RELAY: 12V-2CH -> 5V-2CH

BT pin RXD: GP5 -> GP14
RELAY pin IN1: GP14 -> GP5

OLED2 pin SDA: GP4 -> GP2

* * *

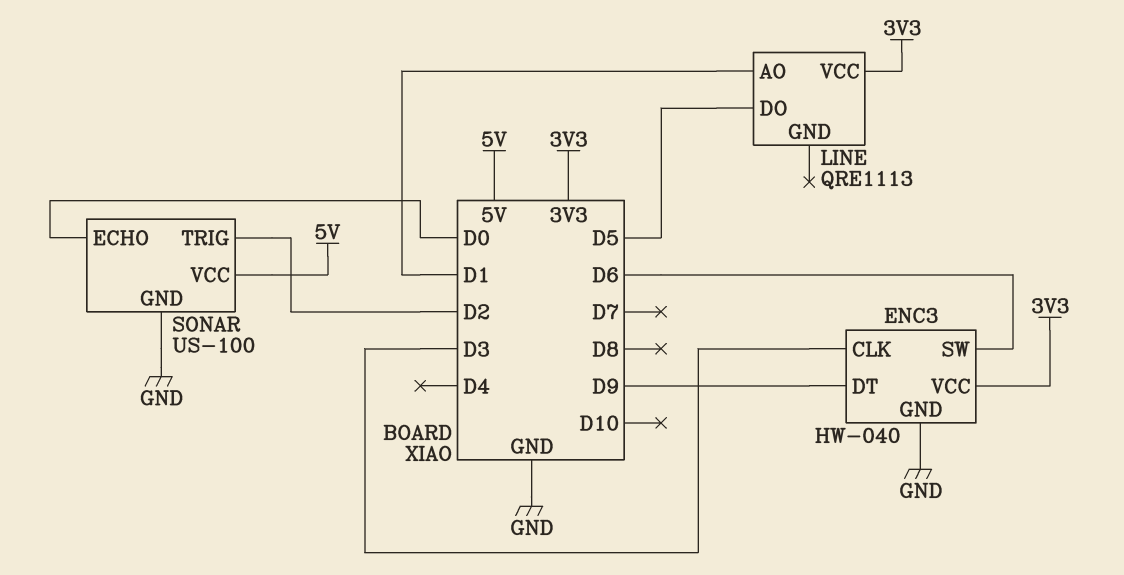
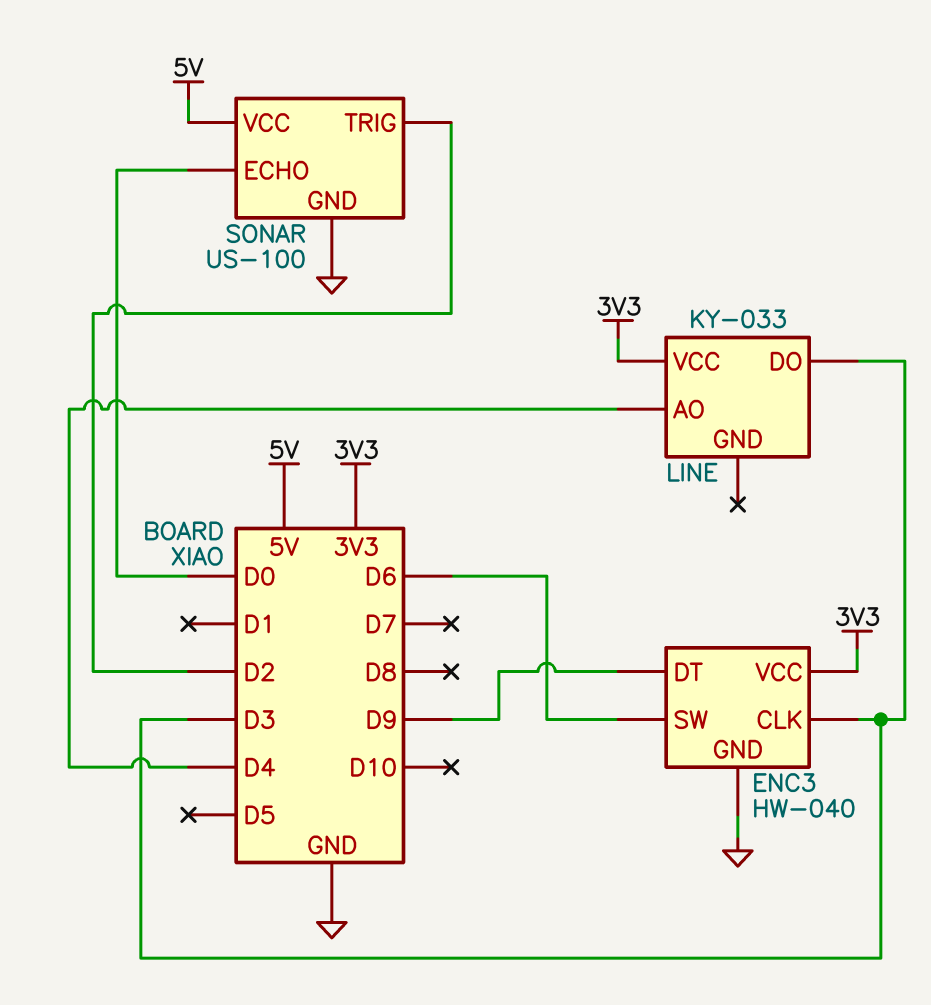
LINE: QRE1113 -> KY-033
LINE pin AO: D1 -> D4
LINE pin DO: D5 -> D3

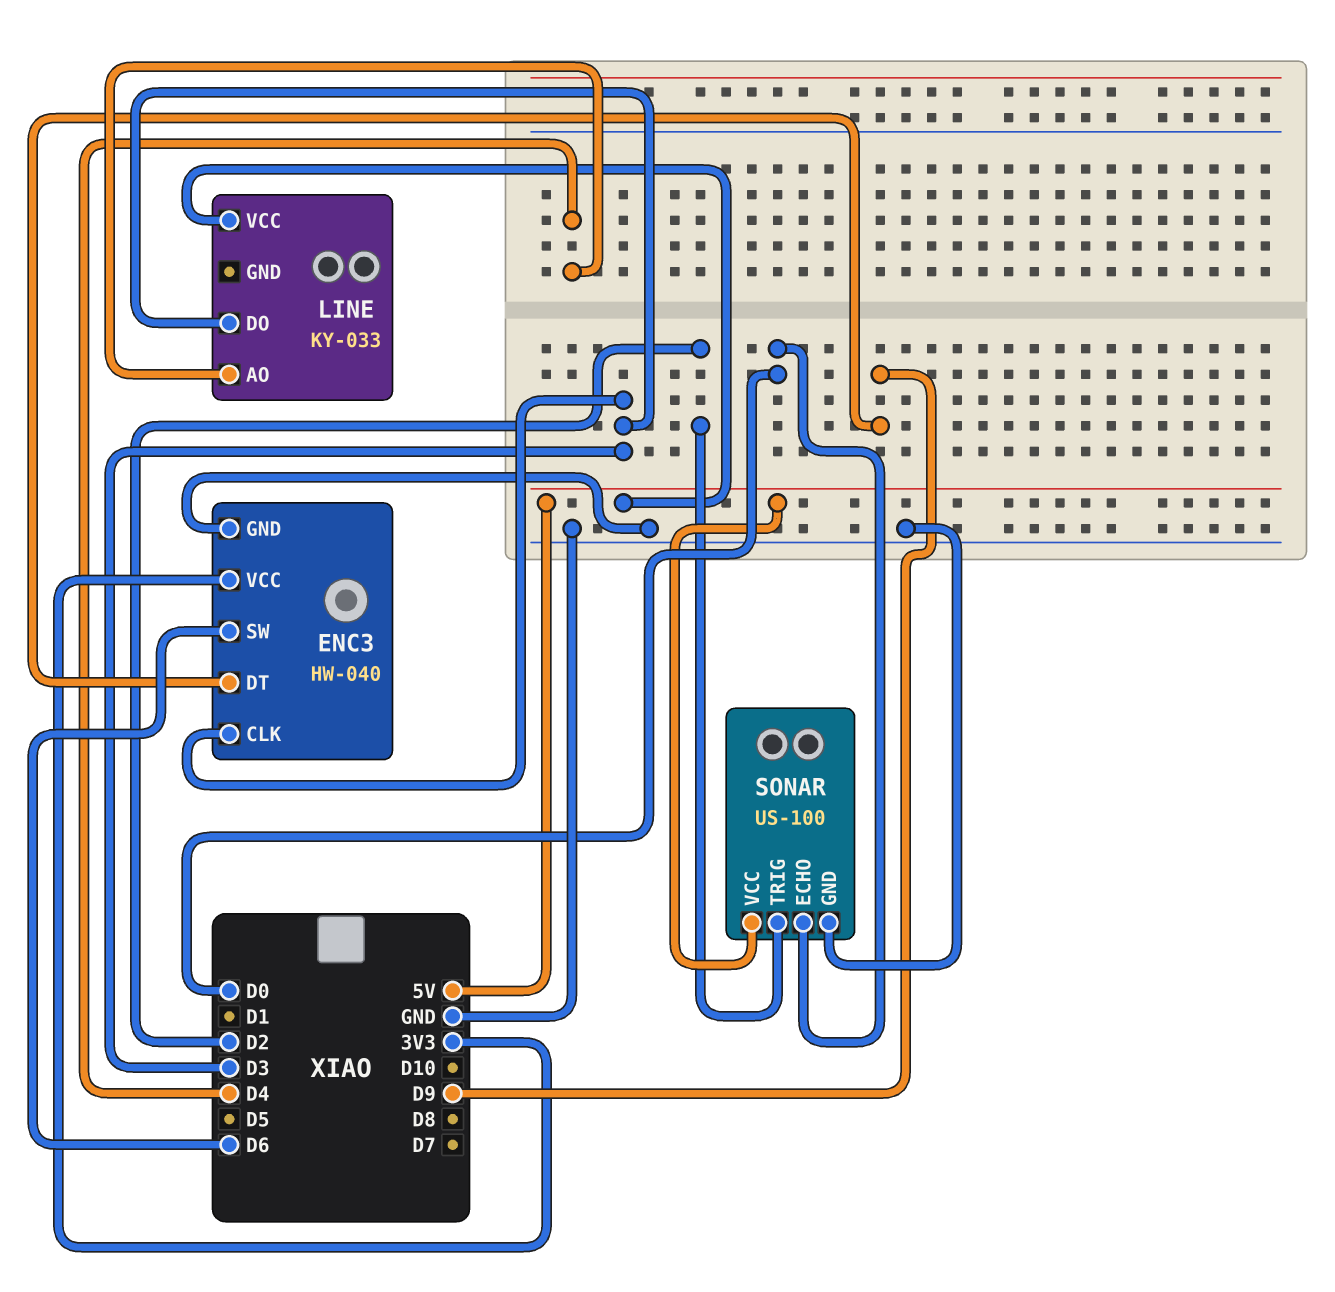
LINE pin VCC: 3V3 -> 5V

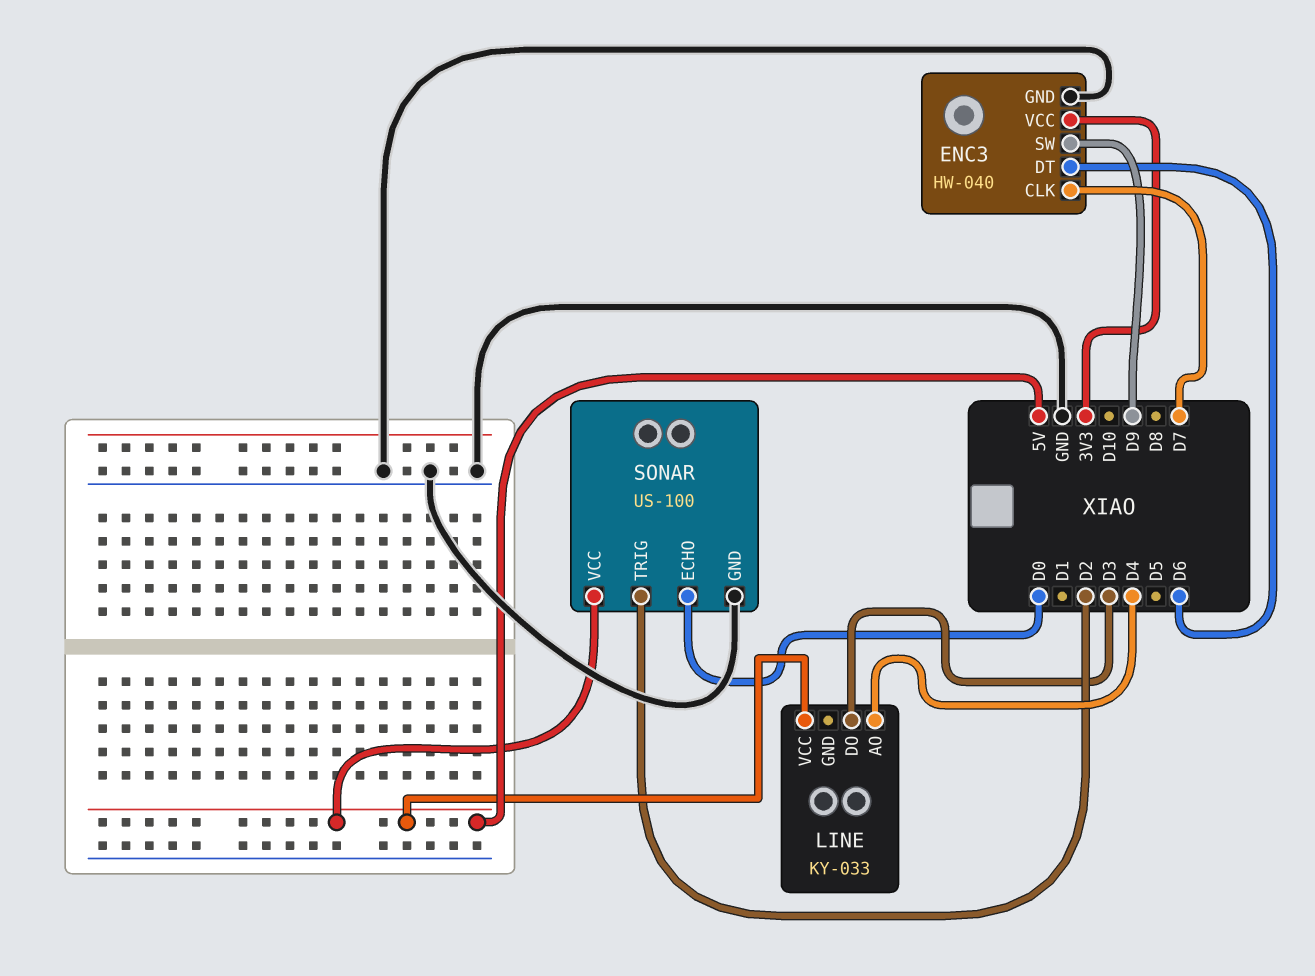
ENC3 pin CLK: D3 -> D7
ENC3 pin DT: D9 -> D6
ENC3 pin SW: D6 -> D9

## ABOUT THIS EXERCISE:
Look above for the line that contains "RELAY: 12V-2CH -> 5V-2CH". Starting there, transcribe every line exactly until you have copied the line that contains "OLED2 pin SDA: GP4 -> GP2".

## YOUR RESPONSE:
RELAY: 12V-2CH -> 5V-2CH

BT pin RXD: GP5 -> GP14
RELAY pin IN1: GP14 -> GP5

OLED2 pin SDA: GP4 -> GP2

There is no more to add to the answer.